Find "Can you find vessel or blood? (SVG masks)" in the data, then restate the line it sits in and every later line word for word, ending with the last line.

▶ [Data]
>>>

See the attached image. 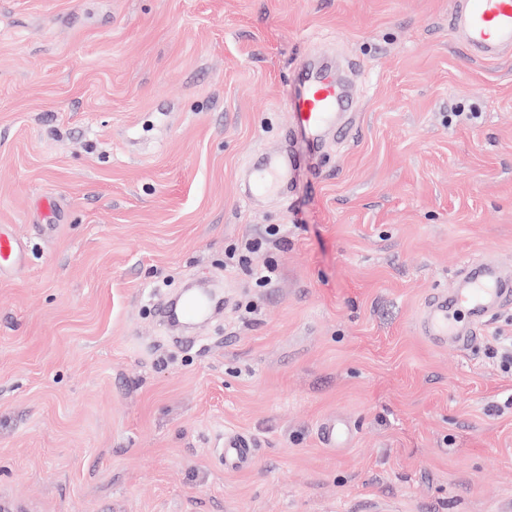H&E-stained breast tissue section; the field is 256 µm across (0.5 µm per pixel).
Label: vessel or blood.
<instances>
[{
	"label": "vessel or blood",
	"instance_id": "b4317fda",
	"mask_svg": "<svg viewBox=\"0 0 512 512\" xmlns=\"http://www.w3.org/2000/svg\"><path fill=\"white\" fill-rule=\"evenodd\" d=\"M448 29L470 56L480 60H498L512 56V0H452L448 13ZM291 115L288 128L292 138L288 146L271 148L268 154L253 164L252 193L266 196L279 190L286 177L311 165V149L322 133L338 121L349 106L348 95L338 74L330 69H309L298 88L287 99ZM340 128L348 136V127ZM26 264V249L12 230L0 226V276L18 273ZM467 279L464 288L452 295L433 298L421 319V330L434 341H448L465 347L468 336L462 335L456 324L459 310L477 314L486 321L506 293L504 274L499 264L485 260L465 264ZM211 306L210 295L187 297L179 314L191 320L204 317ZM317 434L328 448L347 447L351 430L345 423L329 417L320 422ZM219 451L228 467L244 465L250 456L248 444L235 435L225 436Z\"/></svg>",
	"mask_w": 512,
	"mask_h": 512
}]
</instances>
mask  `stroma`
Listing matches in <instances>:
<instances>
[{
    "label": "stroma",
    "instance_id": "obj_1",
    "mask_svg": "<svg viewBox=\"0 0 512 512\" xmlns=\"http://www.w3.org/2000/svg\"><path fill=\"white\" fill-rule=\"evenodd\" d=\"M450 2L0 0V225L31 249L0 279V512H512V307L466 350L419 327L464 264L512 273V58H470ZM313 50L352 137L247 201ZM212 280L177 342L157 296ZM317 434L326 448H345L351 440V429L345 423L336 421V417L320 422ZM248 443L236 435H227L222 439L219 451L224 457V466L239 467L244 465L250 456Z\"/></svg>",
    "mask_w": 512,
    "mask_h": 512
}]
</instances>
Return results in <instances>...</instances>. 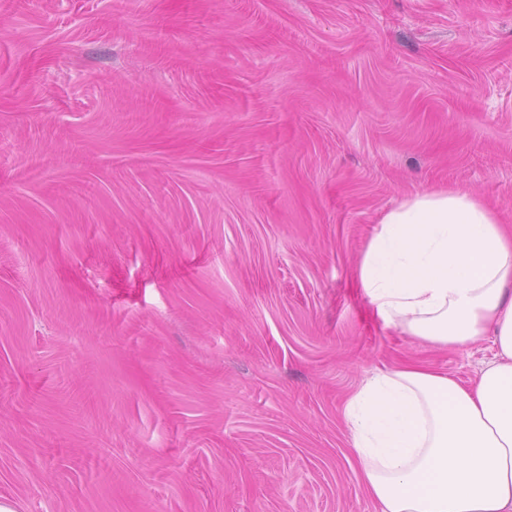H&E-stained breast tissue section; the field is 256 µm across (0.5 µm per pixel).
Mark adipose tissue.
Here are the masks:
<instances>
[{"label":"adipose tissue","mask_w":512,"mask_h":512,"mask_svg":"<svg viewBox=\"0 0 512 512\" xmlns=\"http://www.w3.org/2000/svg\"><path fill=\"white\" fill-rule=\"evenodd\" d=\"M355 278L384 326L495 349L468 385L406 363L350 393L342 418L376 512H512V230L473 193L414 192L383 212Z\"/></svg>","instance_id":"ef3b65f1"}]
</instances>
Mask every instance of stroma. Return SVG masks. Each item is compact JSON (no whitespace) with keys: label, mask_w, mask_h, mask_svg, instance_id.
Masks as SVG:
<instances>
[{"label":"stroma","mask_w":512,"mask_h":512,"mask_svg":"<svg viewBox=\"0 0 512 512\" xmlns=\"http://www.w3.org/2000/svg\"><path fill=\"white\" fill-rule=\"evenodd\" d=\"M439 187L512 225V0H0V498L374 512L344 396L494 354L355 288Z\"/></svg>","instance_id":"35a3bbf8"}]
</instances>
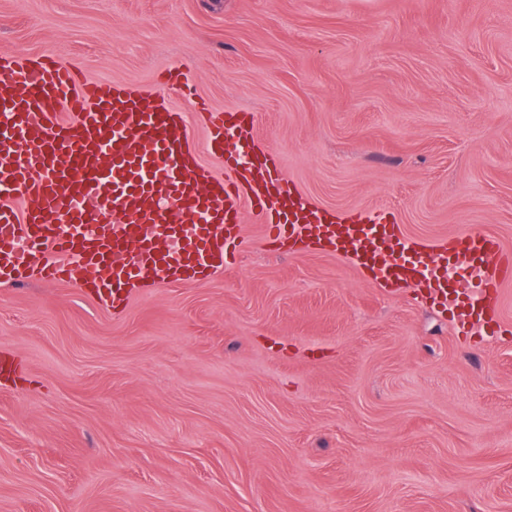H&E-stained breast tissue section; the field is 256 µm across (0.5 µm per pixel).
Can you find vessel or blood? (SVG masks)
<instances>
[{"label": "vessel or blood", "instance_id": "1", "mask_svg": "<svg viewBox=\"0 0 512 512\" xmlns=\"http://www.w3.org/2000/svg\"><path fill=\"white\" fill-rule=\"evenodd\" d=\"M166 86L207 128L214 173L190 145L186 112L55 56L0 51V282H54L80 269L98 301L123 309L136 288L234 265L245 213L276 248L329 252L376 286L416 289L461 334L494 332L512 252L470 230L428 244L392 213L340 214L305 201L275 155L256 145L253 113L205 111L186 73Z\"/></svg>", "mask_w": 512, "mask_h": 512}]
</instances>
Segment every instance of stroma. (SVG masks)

<<<

▶ [Response below]
Can you find vessel or blood? (SVG masks)
<instances>
[{"label": "vessel or blood", "instance_id": "1", "mask_svg": "<svg viewBox=\"0 0 512 512\" xmlns=\"http://www.w3.org/2000/svg\"><path fill=\"white\" fill-rule=\"evenodd\" d=\"M166 86L207 128L214 173L190 145L186 112L55 56L0 51V282H54L80 269L98 301L123 309L136 288L234 265L245 213L276 248L329 252L376 286L416 289L461 334L494 332L512 252L470 230L428 244L392 213L340 214L305 201L275 155L256 145L253 113L205 111L186 73Z\"/></svg>", "mask_w": 512, "mask_h": 512}]
</instances>
Segment every instance of stroma. (SVG masks)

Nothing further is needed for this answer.